WORK ITEM:
In the listing below, a line holding "blue brick C5:D5" and a line holding "black brick H2:I2" mark the range. Retype both exactly, with all lines between them.

======== RECORDS SUPPLIED

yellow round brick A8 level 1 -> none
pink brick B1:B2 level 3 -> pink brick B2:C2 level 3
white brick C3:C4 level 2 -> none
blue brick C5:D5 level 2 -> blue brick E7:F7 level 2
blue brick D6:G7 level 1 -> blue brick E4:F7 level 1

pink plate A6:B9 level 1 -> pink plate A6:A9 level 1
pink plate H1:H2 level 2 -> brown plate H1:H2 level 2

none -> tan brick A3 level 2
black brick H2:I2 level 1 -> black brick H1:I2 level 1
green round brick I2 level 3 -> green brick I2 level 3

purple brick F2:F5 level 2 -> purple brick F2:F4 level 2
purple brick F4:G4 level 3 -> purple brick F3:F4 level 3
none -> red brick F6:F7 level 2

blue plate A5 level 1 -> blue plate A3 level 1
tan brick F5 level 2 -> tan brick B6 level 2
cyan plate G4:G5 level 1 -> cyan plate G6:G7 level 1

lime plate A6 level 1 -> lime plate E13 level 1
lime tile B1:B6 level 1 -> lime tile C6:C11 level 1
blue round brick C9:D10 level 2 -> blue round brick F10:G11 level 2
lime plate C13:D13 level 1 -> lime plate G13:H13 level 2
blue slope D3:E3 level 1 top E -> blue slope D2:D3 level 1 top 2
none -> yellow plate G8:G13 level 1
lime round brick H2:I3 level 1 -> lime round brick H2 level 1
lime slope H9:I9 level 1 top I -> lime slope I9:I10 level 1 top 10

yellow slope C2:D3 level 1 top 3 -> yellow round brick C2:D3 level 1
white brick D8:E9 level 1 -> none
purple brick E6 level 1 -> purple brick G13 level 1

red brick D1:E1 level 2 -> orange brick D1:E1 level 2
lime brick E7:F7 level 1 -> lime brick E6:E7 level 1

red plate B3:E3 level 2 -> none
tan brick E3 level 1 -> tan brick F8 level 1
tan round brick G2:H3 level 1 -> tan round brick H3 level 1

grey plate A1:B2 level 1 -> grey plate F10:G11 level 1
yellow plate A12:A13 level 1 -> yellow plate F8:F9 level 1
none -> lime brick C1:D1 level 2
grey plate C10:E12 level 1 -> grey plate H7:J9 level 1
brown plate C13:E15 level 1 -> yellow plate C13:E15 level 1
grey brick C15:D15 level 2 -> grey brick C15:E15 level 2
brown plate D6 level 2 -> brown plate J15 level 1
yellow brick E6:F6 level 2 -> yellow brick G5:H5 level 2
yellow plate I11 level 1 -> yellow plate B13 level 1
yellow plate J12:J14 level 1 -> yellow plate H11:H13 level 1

================

ANSWER TO THE EXERCISE:
blue brick C5:D5 level 2 -> blue brick E7:F7 level 2
blue brick D6:G7 level 1 -> blue brick E4:F7 level 1

pink plate A6:B9 level 1 -> pink plate A6:A9 level 1
pink plate H1:H2 level 2 -> brown plate H1:H2 level 2

none -> tan brick A3 level 2
black brick H2:I2 level 1 -> black brick H1:I2 level 1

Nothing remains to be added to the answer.